Exercise goal >>
Please print the line that holds "green camera [473,380,563,447]" and each line after it to the end of the data, word for word, without any pictures.

Source material >>
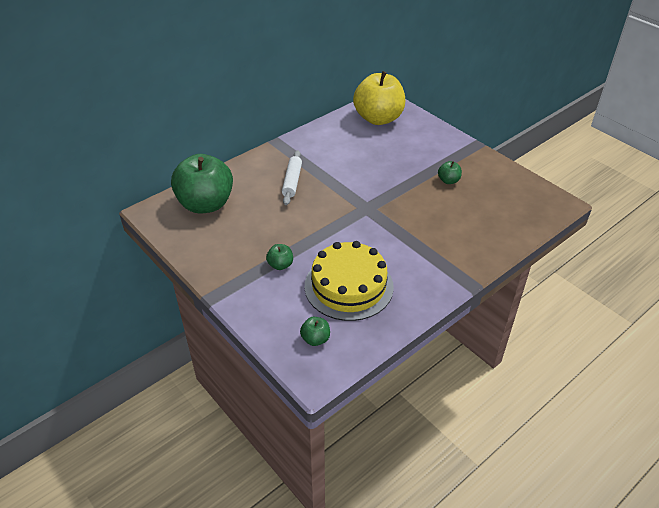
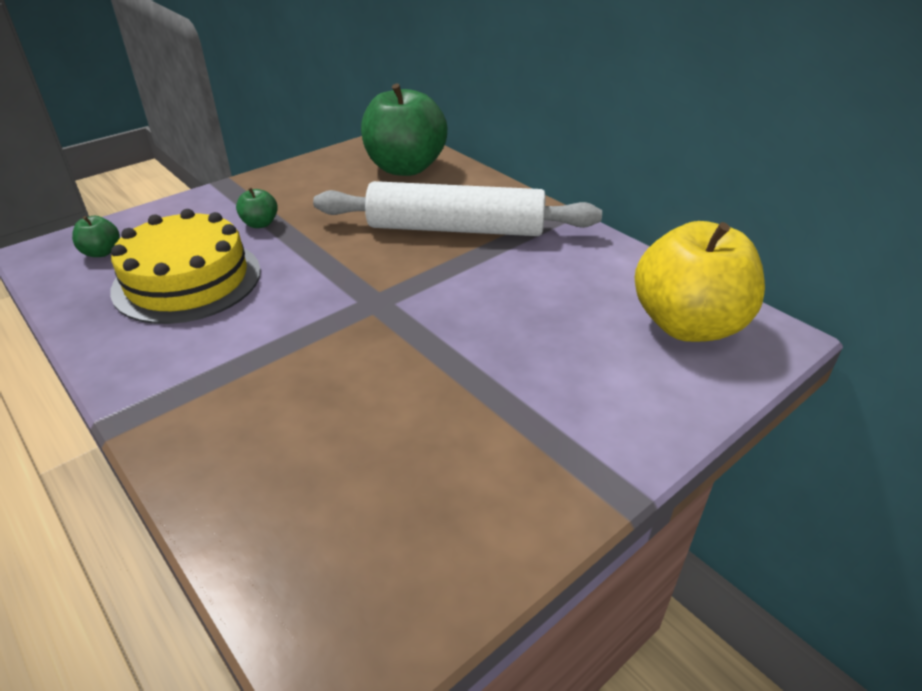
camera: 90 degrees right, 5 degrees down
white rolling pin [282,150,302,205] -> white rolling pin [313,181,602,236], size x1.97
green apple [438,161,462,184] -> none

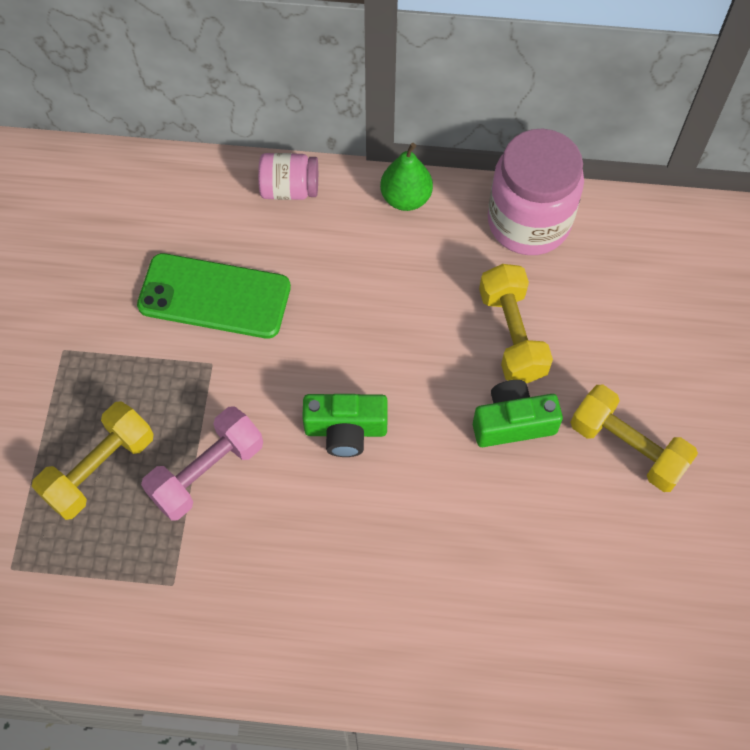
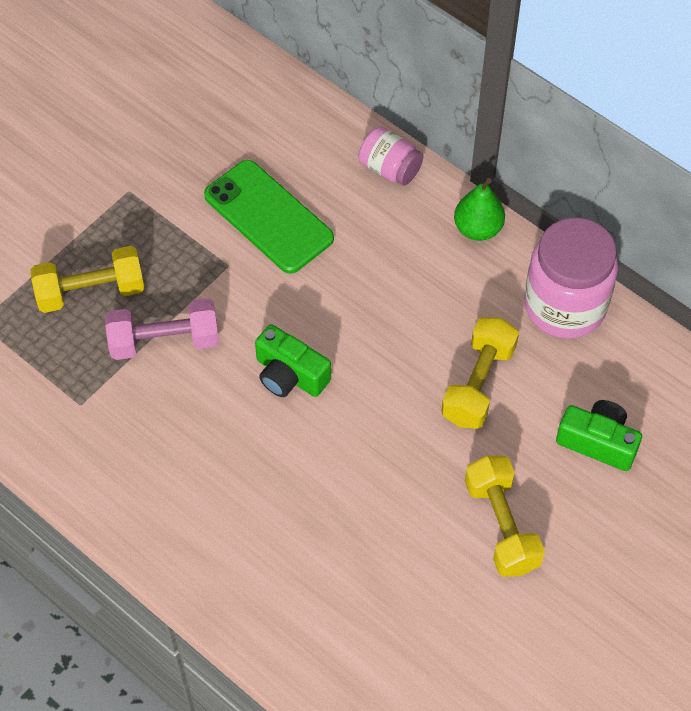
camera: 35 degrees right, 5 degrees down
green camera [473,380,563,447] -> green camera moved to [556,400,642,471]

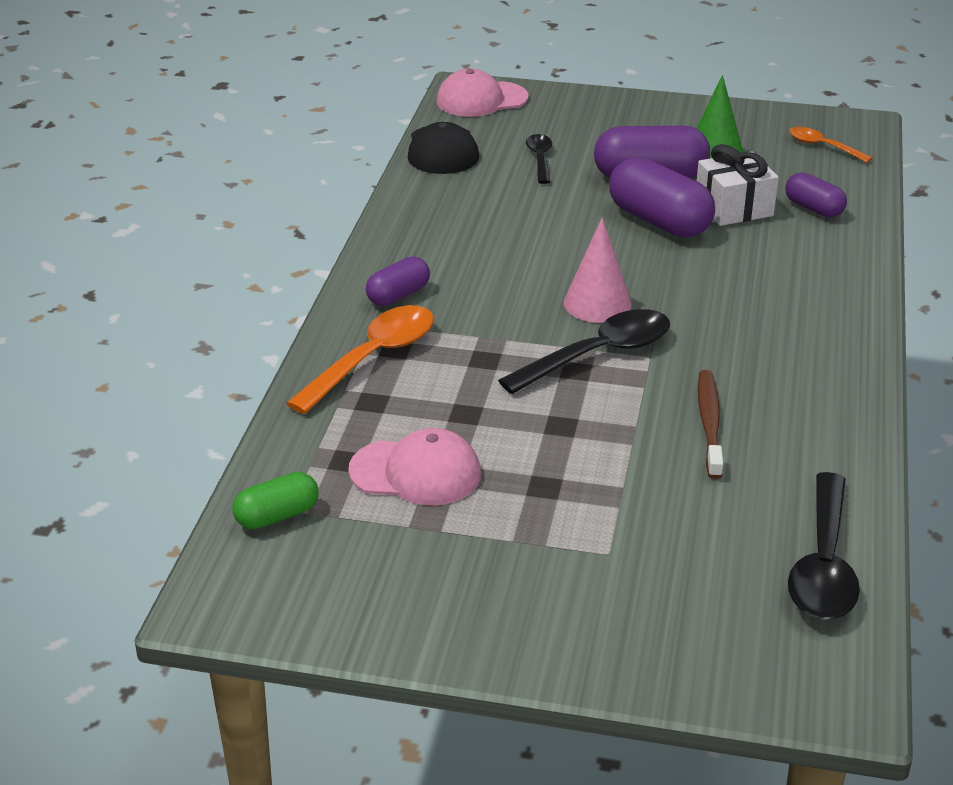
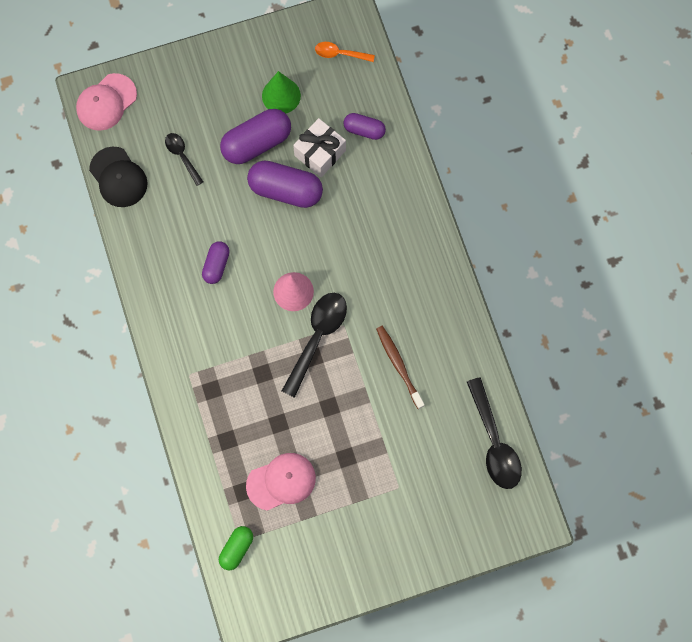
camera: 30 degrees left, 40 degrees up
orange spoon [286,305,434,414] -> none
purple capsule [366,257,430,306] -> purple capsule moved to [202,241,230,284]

Answer to this exercise >>
green camera [473,380,563,447] -> green camera moved to [556,400,642,471]

camera: 30 degrees left, 40 degrees up
orange spoon [286,305,434,414] -> none
purple capsule [366,257,430,306] -> purple capsule moved to [202,241,230,284]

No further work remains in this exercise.